-- Begin GIVEN INFORMATION --

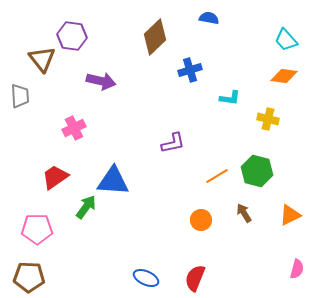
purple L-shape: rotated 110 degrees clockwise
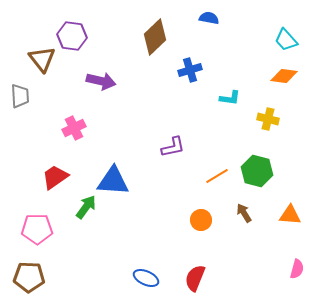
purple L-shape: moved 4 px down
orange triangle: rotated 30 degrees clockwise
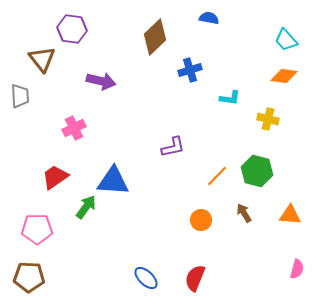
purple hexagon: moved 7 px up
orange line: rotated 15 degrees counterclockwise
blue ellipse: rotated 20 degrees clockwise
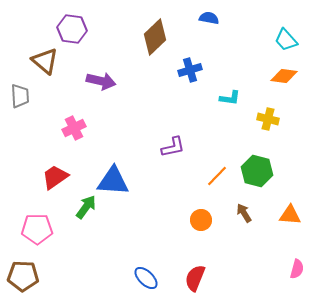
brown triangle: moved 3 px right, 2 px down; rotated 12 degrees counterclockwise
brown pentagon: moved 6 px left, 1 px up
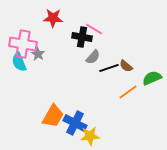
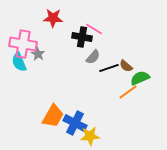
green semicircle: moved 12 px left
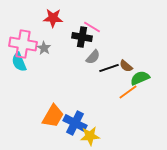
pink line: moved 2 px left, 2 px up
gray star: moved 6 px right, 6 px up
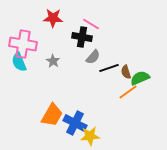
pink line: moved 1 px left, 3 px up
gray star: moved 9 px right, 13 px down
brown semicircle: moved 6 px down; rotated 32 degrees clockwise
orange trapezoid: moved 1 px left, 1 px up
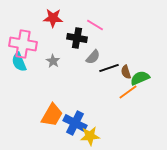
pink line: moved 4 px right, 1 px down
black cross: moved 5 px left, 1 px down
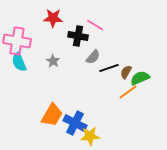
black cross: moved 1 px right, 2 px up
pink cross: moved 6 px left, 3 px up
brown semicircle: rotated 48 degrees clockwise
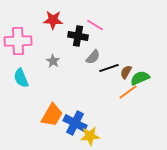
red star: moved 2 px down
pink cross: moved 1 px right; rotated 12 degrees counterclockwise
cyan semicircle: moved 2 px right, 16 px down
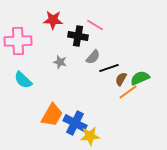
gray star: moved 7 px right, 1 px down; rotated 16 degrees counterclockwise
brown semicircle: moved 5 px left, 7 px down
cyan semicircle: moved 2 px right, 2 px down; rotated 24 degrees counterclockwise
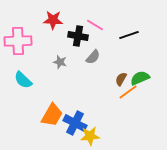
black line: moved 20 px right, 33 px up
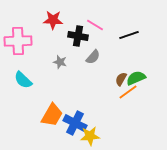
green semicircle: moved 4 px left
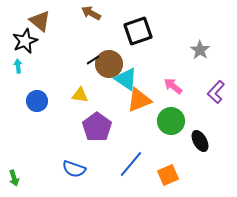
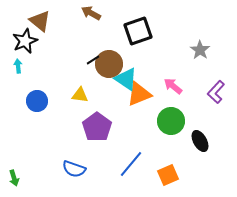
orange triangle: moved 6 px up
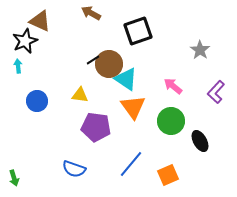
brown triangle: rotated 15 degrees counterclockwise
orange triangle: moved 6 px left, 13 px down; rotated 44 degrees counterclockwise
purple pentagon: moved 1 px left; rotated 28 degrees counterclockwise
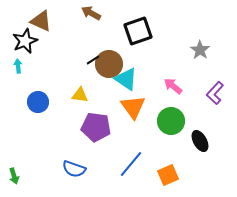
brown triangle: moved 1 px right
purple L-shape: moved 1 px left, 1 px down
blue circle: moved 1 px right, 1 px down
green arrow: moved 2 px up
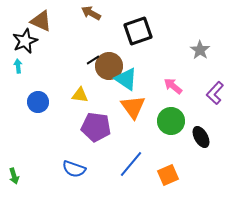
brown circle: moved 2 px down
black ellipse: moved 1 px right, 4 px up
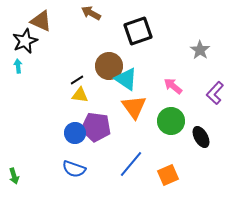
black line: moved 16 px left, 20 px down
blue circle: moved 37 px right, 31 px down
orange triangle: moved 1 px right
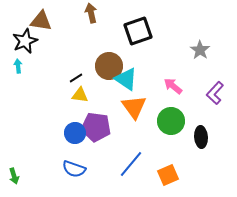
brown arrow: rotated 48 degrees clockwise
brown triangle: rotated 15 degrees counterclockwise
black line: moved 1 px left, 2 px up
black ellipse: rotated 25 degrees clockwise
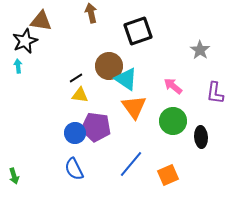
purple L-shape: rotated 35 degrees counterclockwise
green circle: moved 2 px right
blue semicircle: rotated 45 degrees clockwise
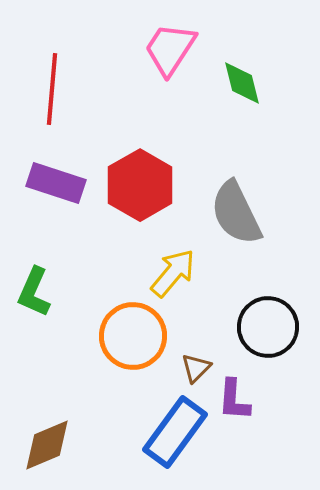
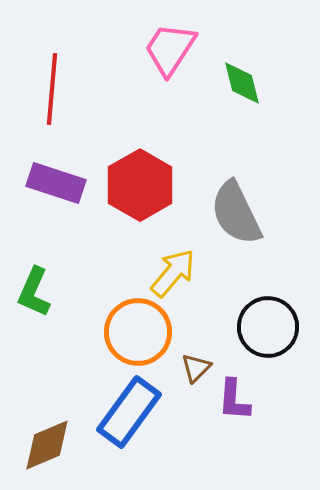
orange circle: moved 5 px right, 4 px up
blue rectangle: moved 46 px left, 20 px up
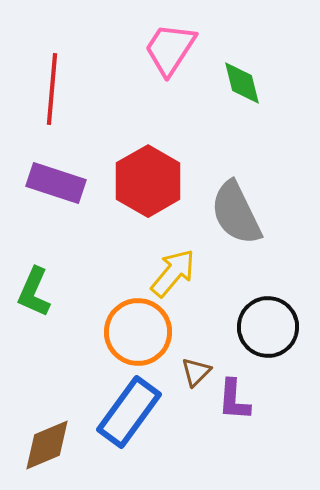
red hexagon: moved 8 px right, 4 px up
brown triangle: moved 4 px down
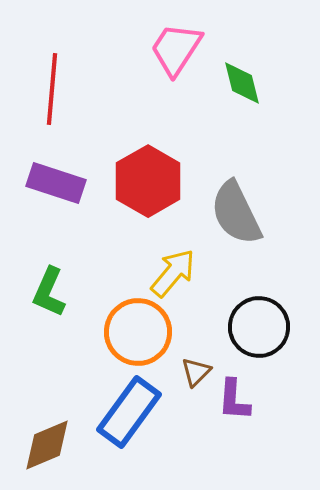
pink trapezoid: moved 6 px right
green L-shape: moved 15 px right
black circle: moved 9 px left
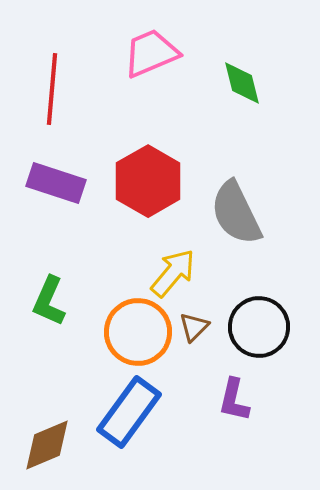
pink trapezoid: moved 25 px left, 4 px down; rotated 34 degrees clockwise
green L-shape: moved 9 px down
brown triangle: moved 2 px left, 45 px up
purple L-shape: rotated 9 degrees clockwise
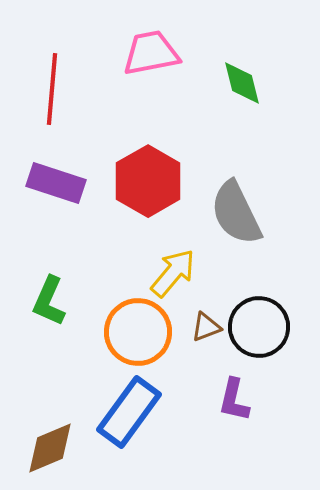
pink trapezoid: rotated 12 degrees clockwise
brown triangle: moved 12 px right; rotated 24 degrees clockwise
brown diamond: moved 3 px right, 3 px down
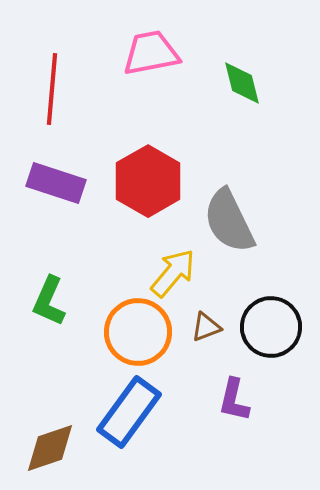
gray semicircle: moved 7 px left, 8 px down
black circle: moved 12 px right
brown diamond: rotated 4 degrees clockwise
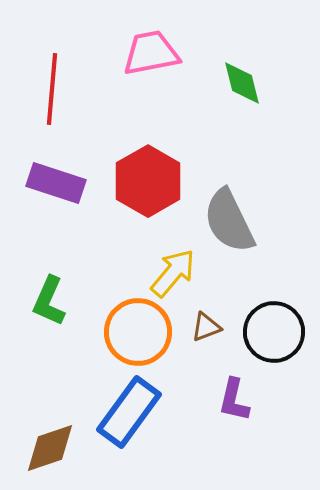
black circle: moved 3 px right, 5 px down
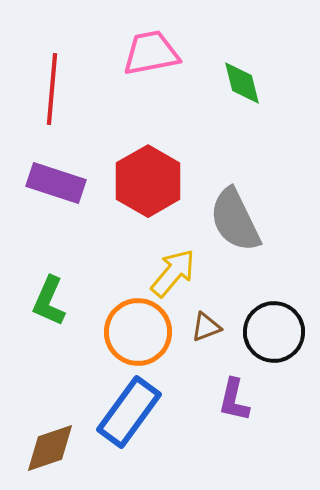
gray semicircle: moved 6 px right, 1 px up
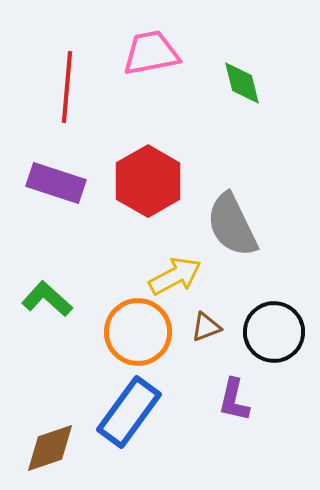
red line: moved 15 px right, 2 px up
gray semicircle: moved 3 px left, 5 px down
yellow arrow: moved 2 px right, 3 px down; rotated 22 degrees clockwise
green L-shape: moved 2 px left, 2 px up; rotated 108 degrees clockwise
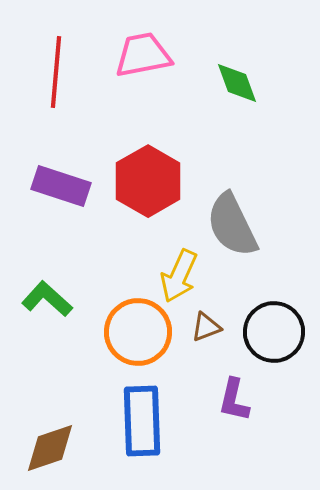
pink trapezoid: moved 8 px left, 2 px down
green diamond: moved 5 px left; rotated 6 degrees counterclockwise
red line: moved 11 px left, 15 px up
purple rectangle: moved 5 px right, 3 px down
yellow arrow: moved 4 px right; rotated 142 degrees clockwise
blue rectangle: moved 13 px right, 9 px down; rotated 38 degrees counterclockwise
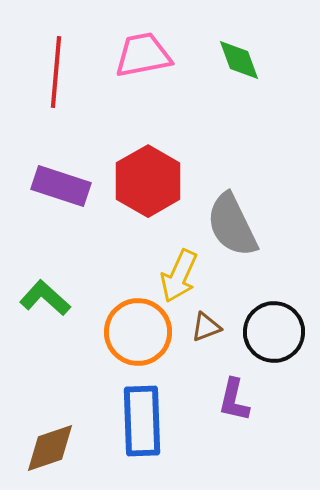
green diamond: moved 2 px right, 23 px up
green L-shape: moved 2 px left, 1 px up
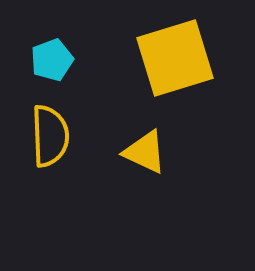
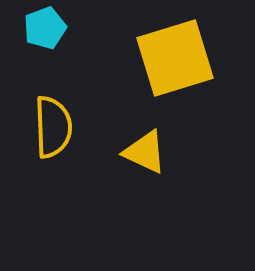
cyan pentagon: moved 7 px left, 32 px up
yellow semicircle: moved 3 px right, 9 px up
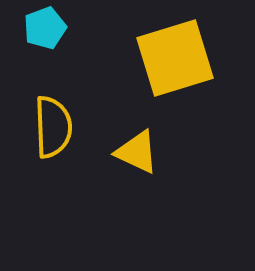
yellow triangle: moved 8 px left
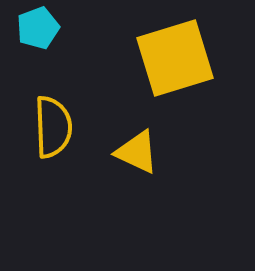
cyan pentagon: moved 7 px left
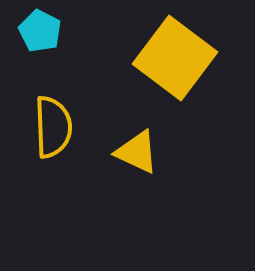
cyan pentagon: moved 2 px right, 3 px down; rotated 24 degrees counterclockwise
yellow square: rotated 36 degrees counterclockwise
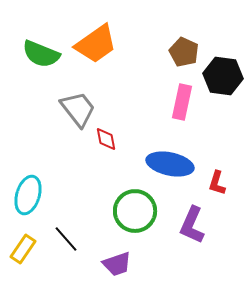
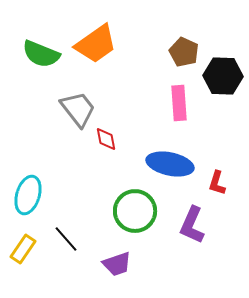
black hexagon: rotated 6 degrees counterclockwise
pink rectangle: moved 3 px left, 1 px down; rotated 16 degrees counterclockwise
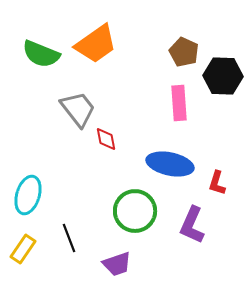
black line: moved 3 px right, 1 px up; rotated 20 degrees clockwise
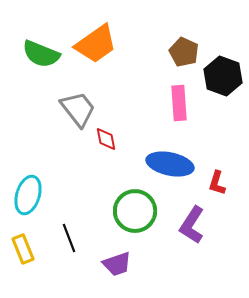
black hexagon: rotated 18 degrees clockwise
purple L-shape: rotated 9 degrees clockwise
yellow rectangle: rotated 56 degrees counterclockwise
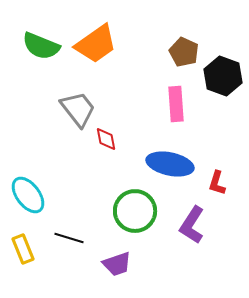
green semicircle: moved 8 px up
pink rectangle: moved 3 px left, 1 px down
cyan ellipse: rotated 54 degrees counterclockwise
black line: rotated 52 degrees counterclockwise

-- End GIVEN INFORMATION --

▶ **SET PROBLEM**
Copy every line of the entries above word for word, but leave out the pictures.

▶ **RESULT OF THIS EXERCISE**
purple L-shape: rotated 110 degrees clockwise
purple L-shape: moved 4 px down
orange triangle: rotated 30 degrees clockwise
purple hexagon: moved 7 px up
orange line: rotated 15 degrees counterclockwise
blue ellipse: rotated 20 degrees clockwise
brown triangle: moved 3 px right, 2 px down; rotated 12 degrees counterclockwise
brown pentagon: moved 6 px left, 1 px up
green semicircle: moved 12 px left
pink line: moved 2 px left, 2 px up
gray star: moved 6 px right, 6 px up
pink line: moved 1 px left, 3 px up
gray star: moved 9 px right, 13 px down
brown semicircle: moved 6 px down; rotated 32 degrees clockwise
orange trapezoid: moved 1 px left, 1 px up
pink line: moved 4 px right, 1 px down
black cross: moved 5 px left, 1 px down
black cross: moved 1 px right, 2 px up
pink cross: moved 6 px left, 3 px up
brown semicircle: rotated 48 degrees clockwise
red star: moved 2 px down
pink cross: moved 1 px right; rotated 12 degrees counterclockwise
cyan semicircle: moved 2 px right, 16 px down
gray star: moved 7 px right, 1 px down; rotated 16 degrees counterclockwise
brown semicircle: moved 5 px left, 7 px down
cyan semicircle: moved 2 px right, 2 px down; rotated 24 degrees counterclockwise
black line: moved 20 px right, 33 px up
green semicircle: moved 4 px left
orange triangle: moved 6 px up
brown triangle: rotated 15 degrees counterclockwise
orange triangle: moved 6 px left, 13 px down; rotated 44 degrees counterclockwise
purple pentagon: moved 1 px left; rotated 28 degrees counterclockwise
brown triangle: moved 1 px right
purple L-shape: moved 1 px left, 1 px down
blue circle: moved 1 px right, 1 px down
green arrow: moved 2 px up
brown circle: moved 2 px down
black ellipse: moved 1 px right, 4 px up
black line: moved 16 px left, 20 px down
blue circle: moved 37 px right, 31 px down
orange triangle: moved 1 px right
brown arrow: rotated 48 degrees clockwise
brown triangle: rotated 15 degrees counterclockwise
black line: moved 1 px left, 2 px up
black ellipse: rotated 25 degrees clockwise
purple L-shape: rotated 35 degrees counterclockwise
green circle: moved 2 px right
blue semicircle: rotated 45 degrees clockwise
orange circle: moved 5 px right, 4 px up
blue rectangle: moved 46 px left, 20 px up
red hexagon: moved 8 px right, 4 px up
brown triangle: moved 4 px down
pink trapezoid: moved 6 px right
green L-shape: moved 15 px right
black circle: moved 9 px left
pink trapezoid: moved 25 px left, 4 px down; rotated 34 degrees clockwise
green L-shape: moved 9 px down
brown triangle: moved 2 px left, 45 px up
purple L-shape: rotated 9 degrees clockwise
pink trapezoid: rotated 12 degrees clockwise
brown triangle: moved 12 px right; rotated 24 degrees clockwise
brown diamond: moved 3 px right, 3 px down
gray semicircle: moved 7 px left, 8 px down
black circle: moved 12 px right
brown diamond: rotated 4 degrees clockwise
black circle: moved 3 px right, 5 px down
gray semicircle: moved 6 px right, 1 px up
red line: moved 15 px right, 2 px up
gray semicircle: moved 3 px left, 5 px down
yellow arrow: moved 2 px right, 3 px down; rotated 22 degrees clockwise
green L-shape: moved 2 px left, 2 px up; rotated 108 degrees clockwise
pink trapezoid: moved 8 px left, 2 px down
green diamond: moved 5 px left; rotated 6 degrees counterclockwise
red line: moved 11 px left, 15 px up
purple rectangle: moved 5 px right, 3 px down
yellow arrow: moved 4 px right; rotated 142 degrees clockwise
blue rectangle: moved 13 px right, 9 px down; rotated 38 degrees counterclockwise
green diamond: moved 2 px right, 23 px up
green L-shape: moved 2 px left, 1 px up
cyan pentagon: moved 7 px left, 32 px up
yellow semicircle: moved 3 px right, 9 px up
yellow triangle: moved 8 px left
cyan pentagon: moved 7 px left
cyan pentagon: moved 2 px right, 3 px down; rotated 24 degrees counterclockwise
yellow square: rotated 36 degrees counterclockwise
black hexagon: rotated 6 degrees counterclockwise
pink rectangle: moved 3 px left, 1 px down; rotated 16 degrees counterclockwise
black line: moved 3 px right, 1 px up; rotated 20 degrees clockwise
black hexagon: rotated 18 degrees clockwise
purple L-shape: rotated 9 degrees clockwise
yellow rectangle: rotated 56 degrees counterclockwise
green semicircle: moved 8 px up
pink rectangle: moved 3 px left, 1 px down
cyan ellipse: rotated 54 degrees counterclockwise
black line: rotated 52 degrees counterclockwise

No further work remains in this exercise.